[Rows of spatial question data]
━━━━━━

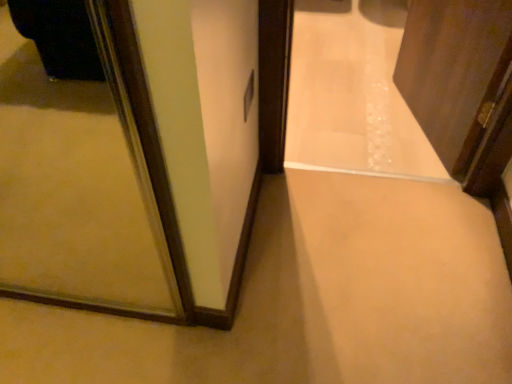
The image size is (512, 384). In order to click on wooden door at upper right in this screenshot , I will do `click(454, 71)`.

What is the approximate width of wooden door at upper right?

wooden door at upper right is 5.74 inches in width.

The height and width of the screenshot is (384, 512). What do you see at coordinates (454, 71) in the screenshot?
I see `wooden door at upper right` at bounding box center [454, 71].

In order to face wooden door at upper right, should I rotate leftwards or rightwards?

Turn right by 23.302 degrees to look at wooden door at upper right.

This screenshot has width=512, height=384. Identify the location of wooden door at upper right. (x=454, y=71).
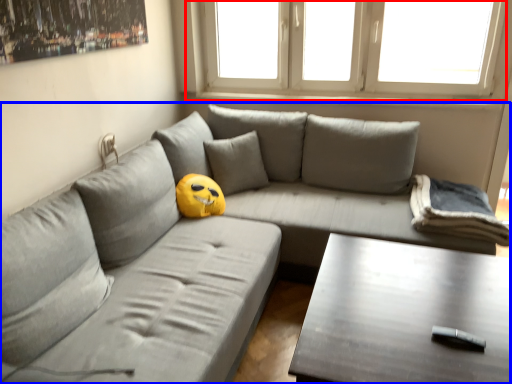
Question: Which point is further to the camera, window (highlighted by a red box) or studio couch (highlighted by a blue box)?

Choices:
 (A) window
 (B) studio couch

Answer: (A)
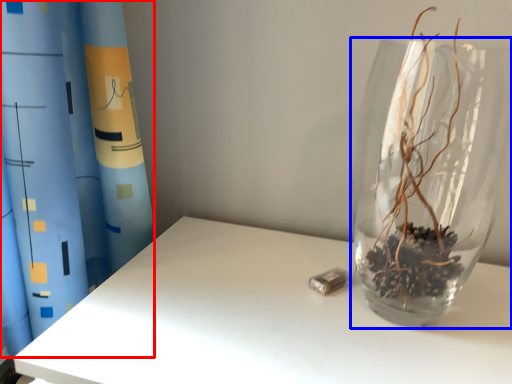
Question: Among these objects, which one is farthest to the camera, curtain (highlighted by a red box) or vase (highlighted by a blue box)?

Choices:
 (A) curtain
 (B) vase

Answer: (B)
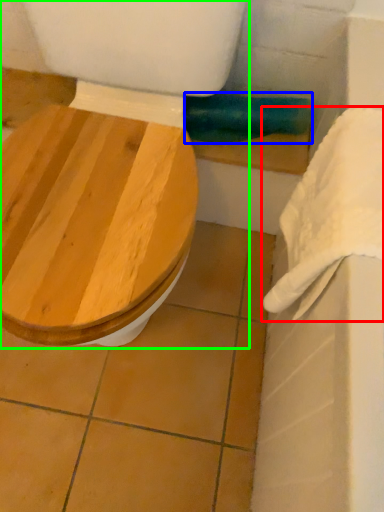
Question: Estimate the real-world distances between objects in this image. Which object is farther from towel/napkin (highlighted by a red box), towel bar (highlighted by a blue box) or toilet (highlighted by a green box)?

Choices:
 (A) towel bar
 (B) toilet

Answer: (A)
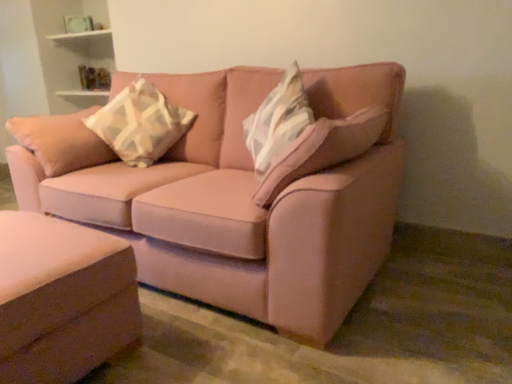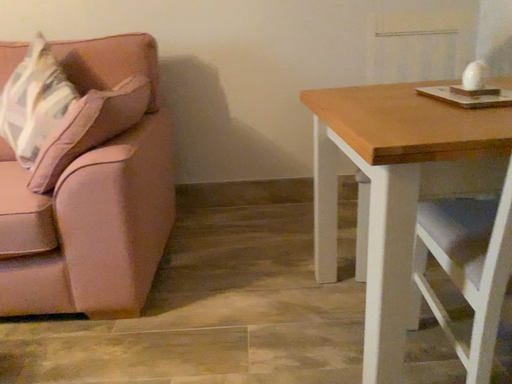
Question: How did the camera likely rotate when shooting the video?

Choices:
 (A) rotated right
 (B) rotated left

Answer: (A)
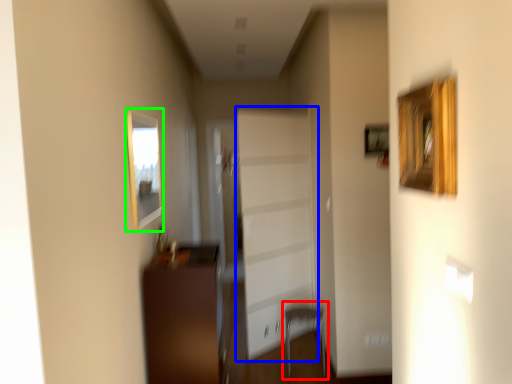
Question: Which is farther away from armchair (highlighted by a red box)? garage door (highlighted by a blue box) or picture frame (highlighted by a green box)?

Choices:
 (A) garage door
 (B) picture frame

Answer: (B)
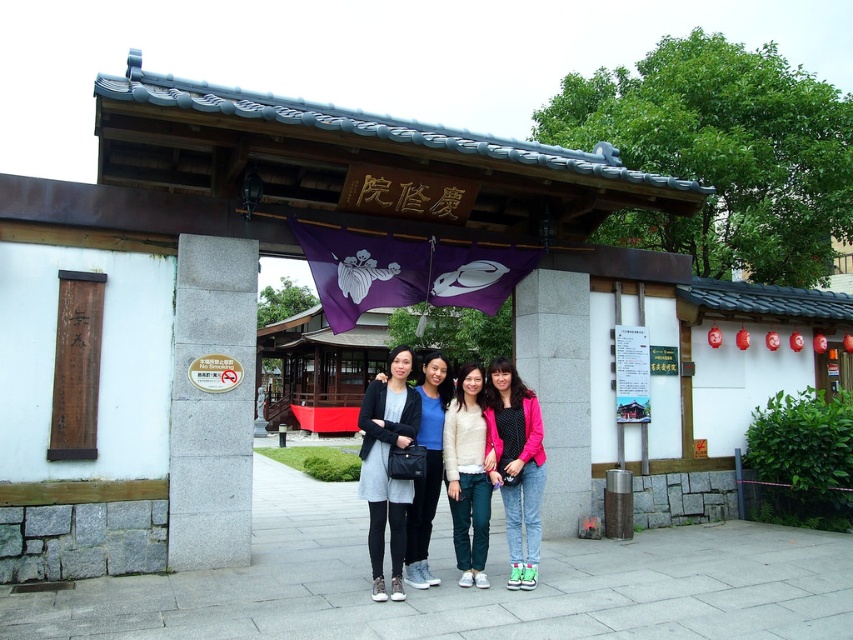
Between pink fabric jacket at center and matte black jacket at center, which one is positioned lower?

pink fabric jacket at center is below.

Consider the image. Can you confirm if pink fabric jacket at center is taller than matte black jacket at center?

No.

Between point (498, 400) and point (410, 564), which one is positioned behind?

Point (498, 400)

Find the location of a particular element. The width and height of the screenshot is (853, 640). pink fabric jacket at center is located at coordinates click(x=515, y=465).

Who is higher up, white cotton sweater at center or matte black jacket at center?

matte black jacket at center

Is white cotton sweater at center bigger than matte black jacket at center?

Correct, white cotton sweater at center is larger in size than matte black jacket at center.

Between point (456, 403) and point (422, 572), which one is positioned behind?

Positioned behind is point (456, 403).

Locate an element on the screen. This screenshot has width=853, height=640. white cotton sweater at center is located at coordinates (468, 474).

Can you confirm if matte black dress at center is taller than white cotton sweater at center?

No, matte black dress at center is not taller than white cotton sweater at center.

Identify the location of matte black dress at center. (386, 465).

Image resolution: width=853 pixels, height=640 pixels. I want to click on matte black dress at center, so click(386, 465).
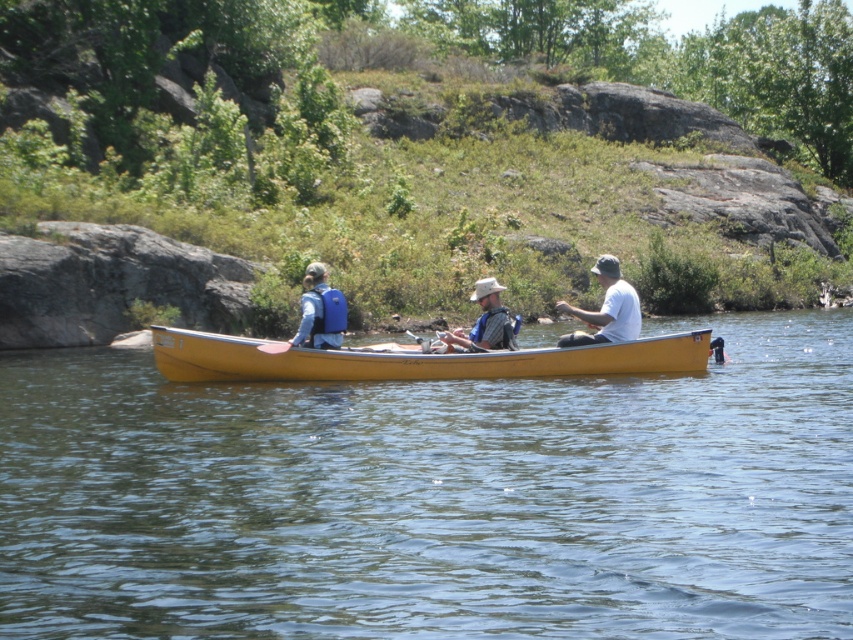
You are standing on the shore of a lake and see the yellow wood canoe at center. If you want to throw a lifebuoy to the canoe, which is 20.50 meters away, can you reach it with a throw of 20 meters?

The yellow wood canoe at center is 20.50 meters away from the camera. Since your throw can reach 20 meters, you cannot reach the yellow wood canoe at center with a throw of 20 meters.

Consider the image. You are a safety inspector checking the canoe. You notice the matte blue life vest at center and the white matte shirt at center. Which item takes up more space horizontally?

The matte blue life vest at center has a larger width than the white matte shirt at center, so it takes up more horizontal space.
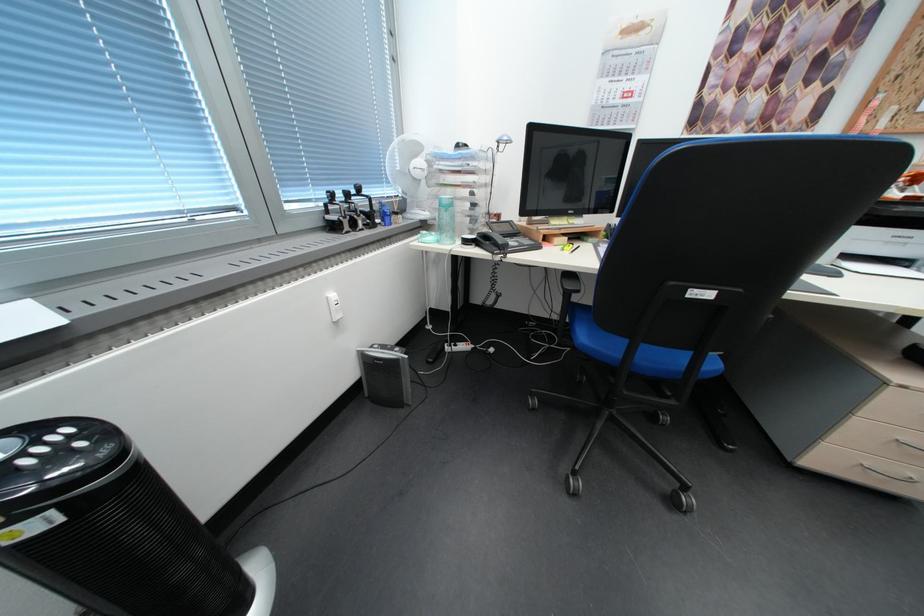
What do you see at coordinates (8, 445) in the screenshot? I see `a air purifier buttons` at bounding box center [8, 445].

━━━━━━

EXERCISE DIRECTIONS: Output the material from its start through the line containing "Question: How did" as a JSON list of strings, one string per line, with blank lines and pictures left out.

TASK RESPONSE:
[
  "The image size is (512, 384). In order to click on wooden door at upper right in this screenshot , I will do `click(454, 71)`.",
  "What is the approximate width of wooden door at upper right?",
  "wooden door at upper right is 5.74 inches in width.",
  "The height and width of the screenshot is (384, 512). What do you see at coordinates (454, 71) in the screenshot?",
  "I see `wooden door at upper right` at bounding box center [454, 71].",
  "In order to face wooden door at upper right, should I rotate leftwards or rightwards?",
  "Turn right by 23.302 degrees to look at wooden door at upper right.",
  "This screenshot has width=512, height=384. Identify the location of wooden door at upper right. (x=454, y=71).",
  "Question: Which point is further to the camera, window (highlighted by a red box) or studio couch (highlighted by a blue box)?",
  "Choices:",
  " (A) window",
  " (B) studio couch",
  "Answer: (A)",
  "Question: Among these objects, which one is farthest to the camera, curtain (highlighted by a red box) or vase (highlighted by a blue box)?",
  "Choices:",
  " (A) curtain",
  " (B) vase",
  "Answer: (B)",
  "Question: Estimate the real-world distances between objects in this image. Which object is farther from towel/napkin (highlighted by a red box), towel bar (highlighted by a blue box) or toilet (highlighted by a green box)?",
  "Choices:",
  " (A) towel bar",
  " (B) toilet",
  "Answer: (A)",
  "Question: How did the camera likely rotate when shooting the video?"
]